WORK REQUIRED: The entries are to be printed again word for word, but no picture may appear.

SOURCE MATERIAL:
______________________________

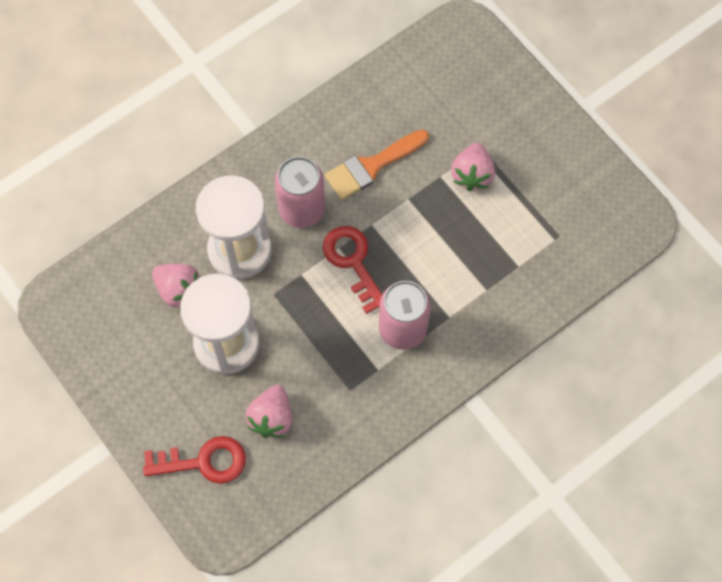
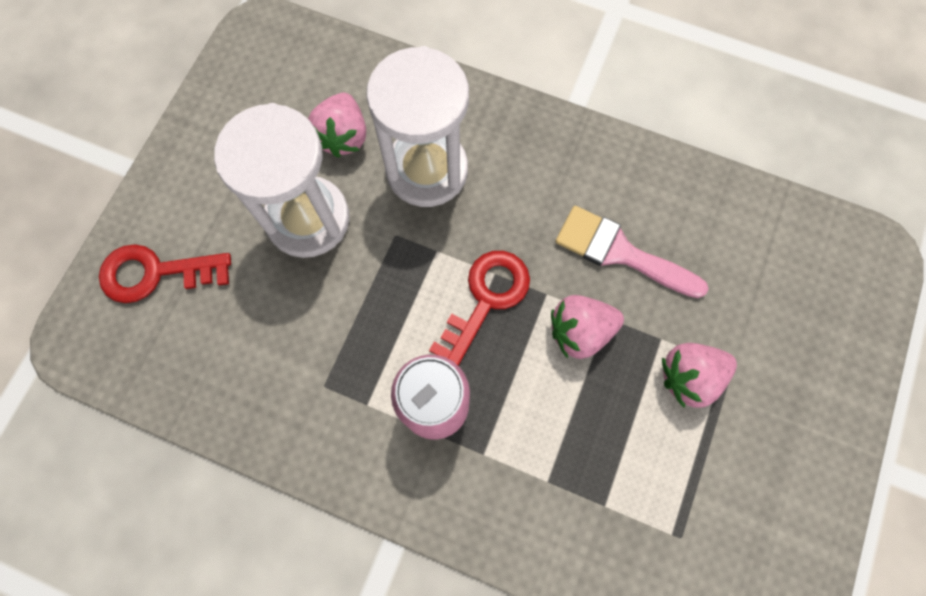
camera: 60 degrees right, 5 degrees up
(203, 461) = (156, 273): red key -> red key turned 120 degrees clockwise
(271, 418) = (243, 317): pink strawberry -> pink strawberry (580, 331)
(302, 209) = (516, 207): pink can -> none
(371, 166) = (620, 252): orange brush -> pink brush

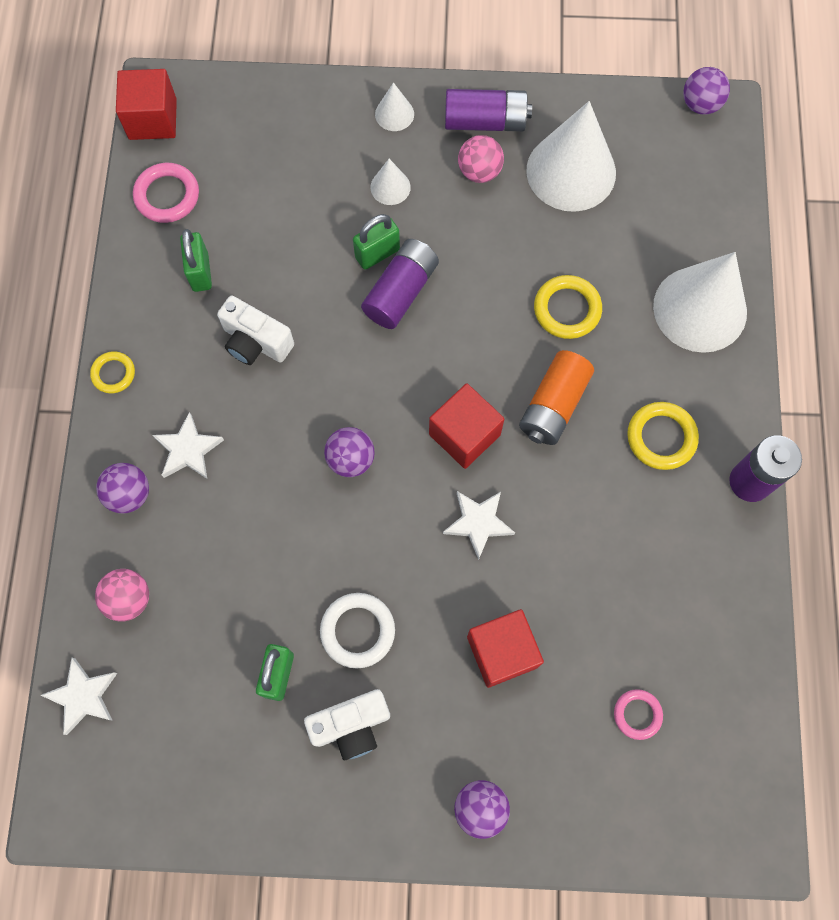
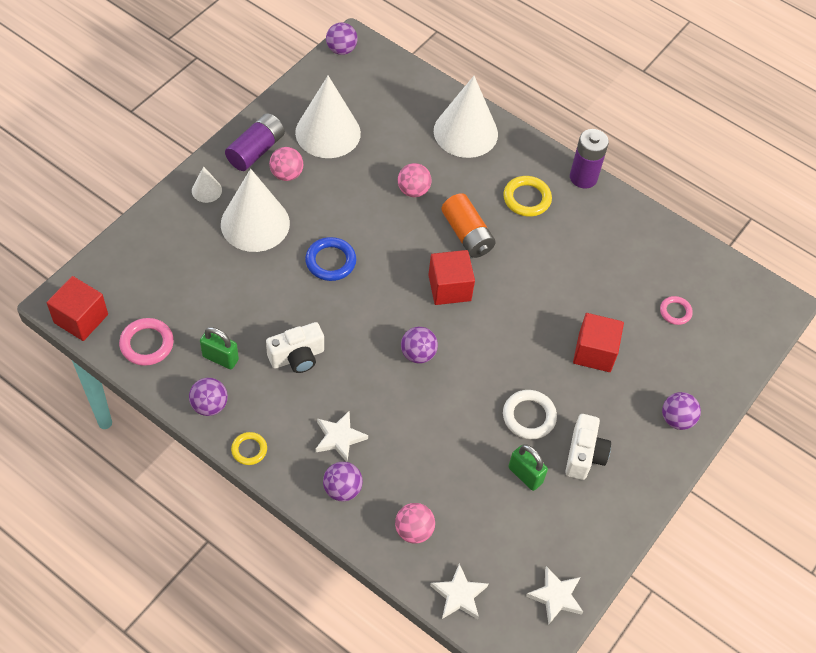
camera: 60 degrees left, 15 degrees down
(138, 301) = (209, 405): none -> purple ball
(377, 254) = (294, 257): green padlock -> none
(390, 187) = (255, 223): white cone -> white cone, size x2.24
(401, 292) = (330, 261): purple battery -> blue ring
(478, 523) = (509, 315): white star -> white star (556, 596)
(567, 309) = (413, 190): yellow ring -> pink ball

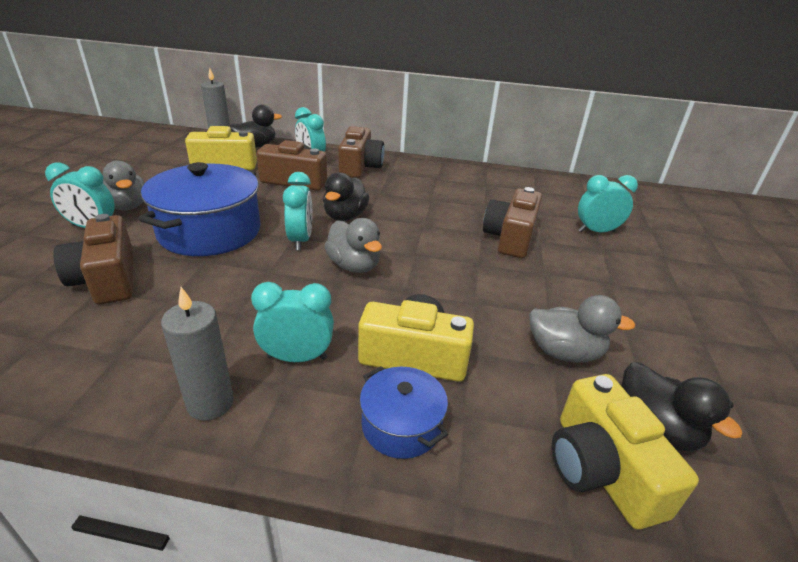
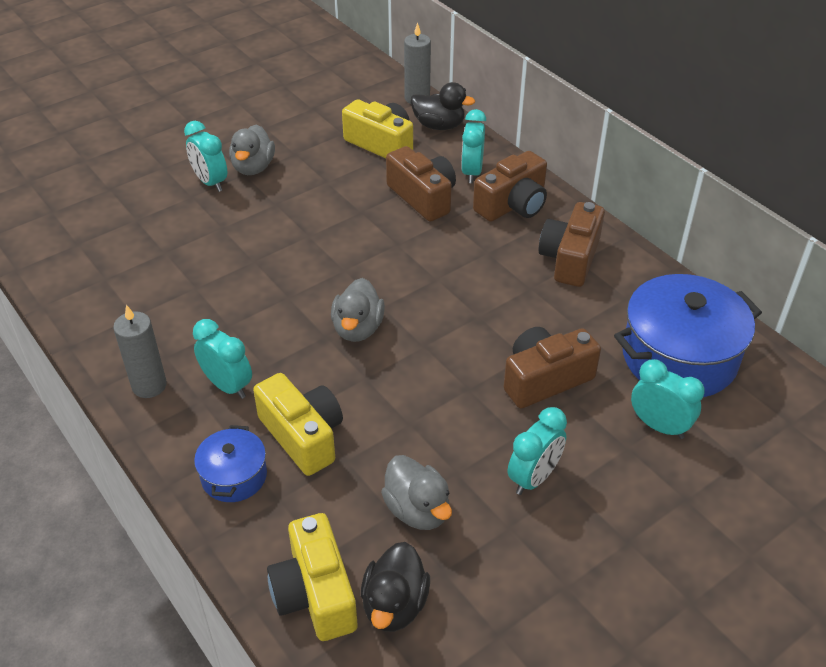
camera: 45 degrees right, 10 degrees up
(107, 279) = (178, 244): brown camera -> brown camera (570, 258)
(210, 231) = (287, 229): blue pot -> blue pot (679, 357)
(300, 240) = (346, 277): turquoise clock -> turquoise clock (533, 478)
(345, 216) = (416, 268): black duck -> none
(601, 469) = (315, 593): yellow camera -> yellow camera turned 45 degrees counterclockwise

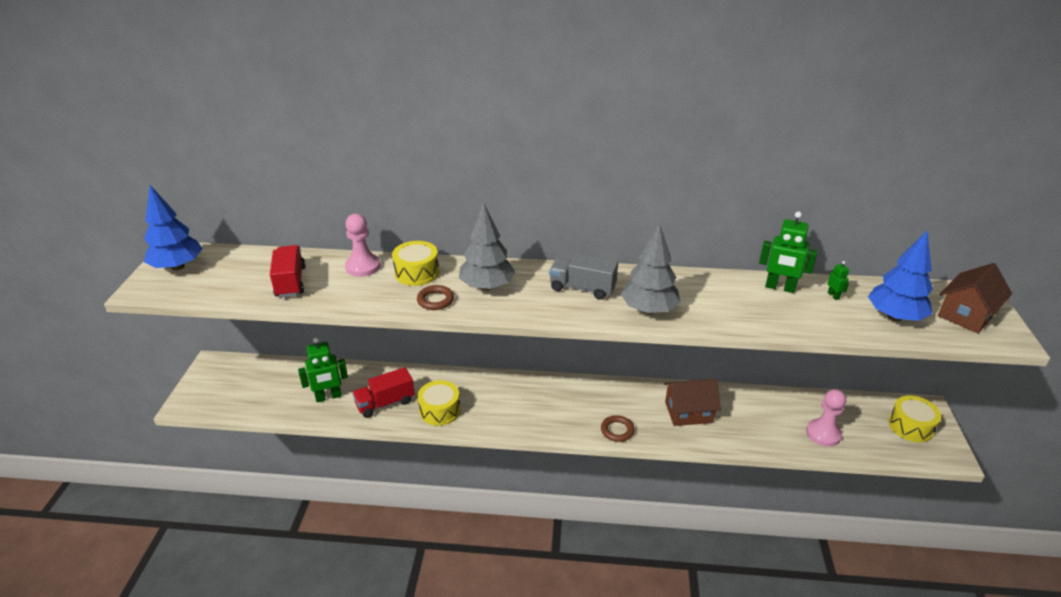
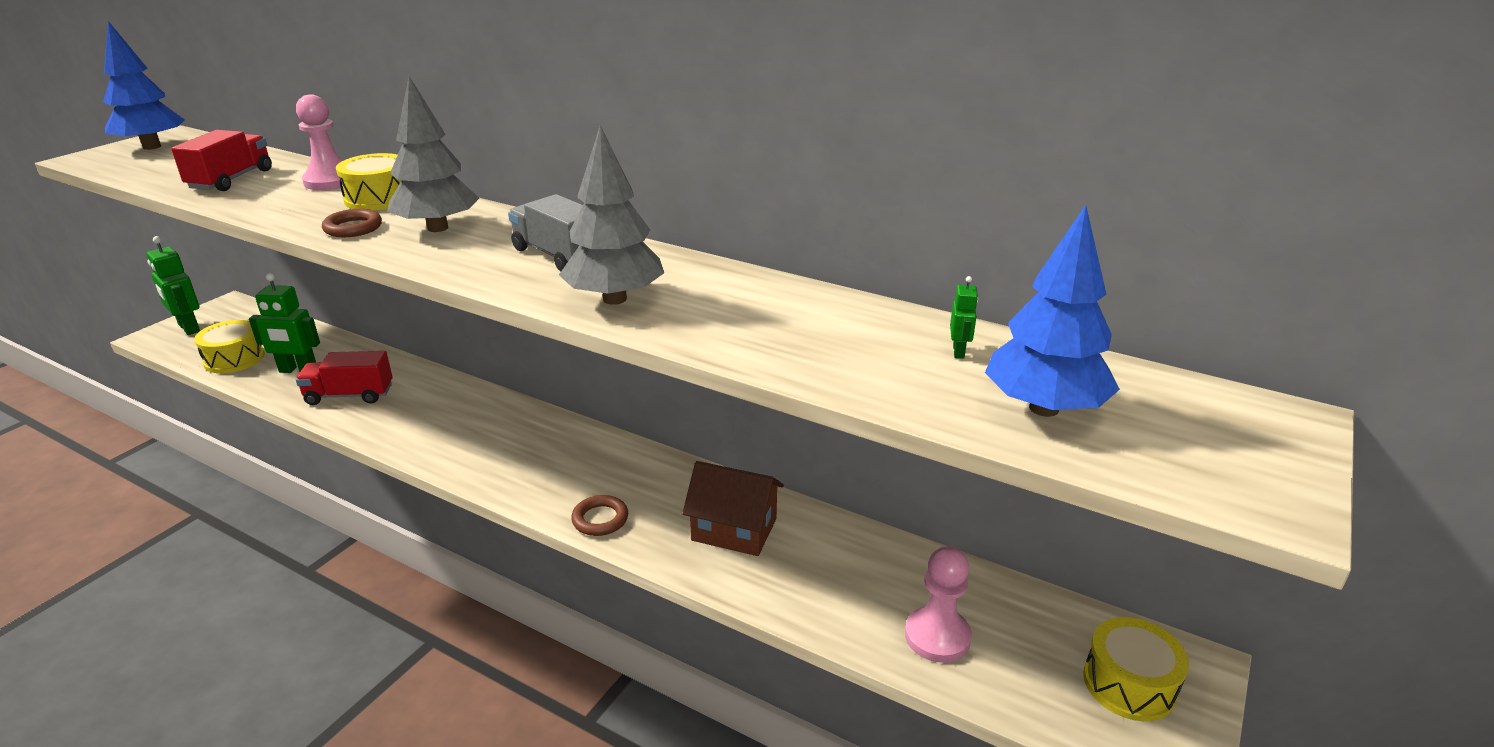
camera: 25 degrees right, 5 degrees down
(440, 410) = (400, 422): yellow drum -> yellow drum (234, 359)
(780, 288) = (872, 320): green robot -> green robot (188, 328)
(966, 314) = (1215, 443): brown house -> none

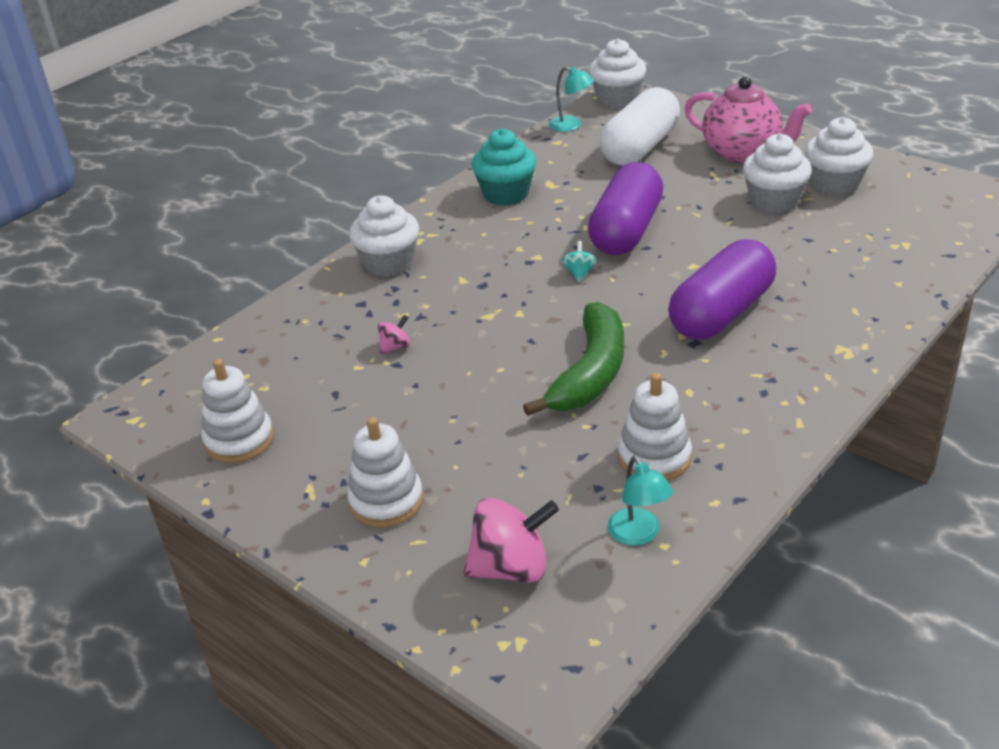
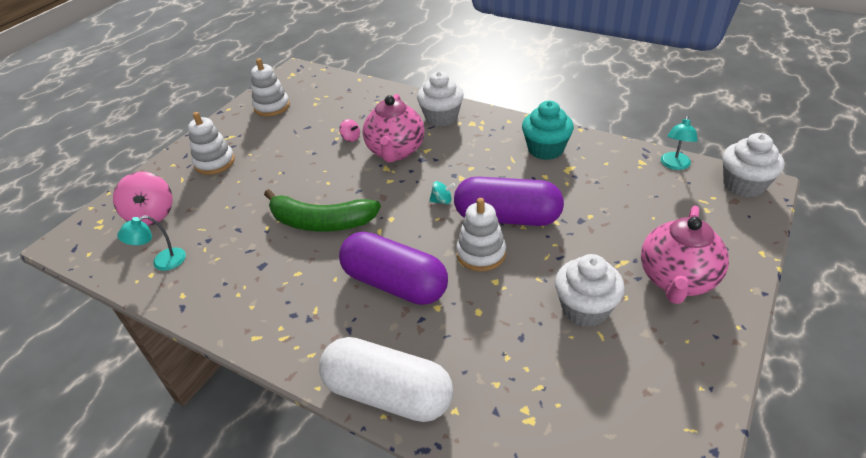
camera: 80 degrees right, 5 degrees up
(452, 306) = (395, 151): none -> pink teapot
(640, 148) = (653, 210): white capsule -> white capsule (388, 394)
(654, 457) = (230, 262): white stacking toy -> white stacking toy (481, 253)
(834, 184) = (637, 357): white cupcake -> none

______________________________

ANSWER TO THE PROBLEM:
camera: 60 degrees right, 5 degrees up
(203, 461) = (156, 273): red key -> red key turned 120 degrees clockwise
(271, 418) = (243, 317): pink strawberry -> pink strawberry (580, 331)
(302, 209) = (516, 207): pink can -> none
(371, 166) = (620, 252): orange brush -> pink brush

camera: 60 degrees left, 15 degrees down
(138, 301) = (209, 405): none -> purple ball
(377, 254) = (294, 257): green padlock -> none
(390, 187) = (255, 223): white cone -> white cone, size x2.24
(401, 292) = (330, 261): purple battery -> blue ring
(478, 523) = (509, 315): white star -> white star (556, 596)
(567, 309) = (413, 190): yellow ring -> pink ball

camera: 45 degrees right, 10 degrees up
(107, 279) = (178, 244): brown camera -> brown camera (570, 258)
(210, 231) = (287, 229): blue pot -> blue pot (679, 357)
(300, 240) = (346, 277): turquoise clock -> turquoise clock (533, 478)
(345, 216) = (416, 268): black duck -> none
(601, 469) = (315, 593): yellow camera -> yellow camera turned 45 degrees counterclockwise

camera: 25 degrees right, 5 degrees down
(440, 410) = (400, 422): yellow drum -> yellow drum (234, 359)
(780, 288) = (872, 320): green robot -> green robot (188, 328)
(966, 314) = (1215, 443): brown house -> none

camera: 80 degrees right, 5 degrees up
(452, 306) = (395, 151): none -> pink teapot
(640, 148) = (653, 210): white capsule -> white capsule (388, 394)
(654, 457) = (230, 262): white stacking toy -> white stacking toy (481, 253)
(834, 184) = (637, 357): white cupcake -> none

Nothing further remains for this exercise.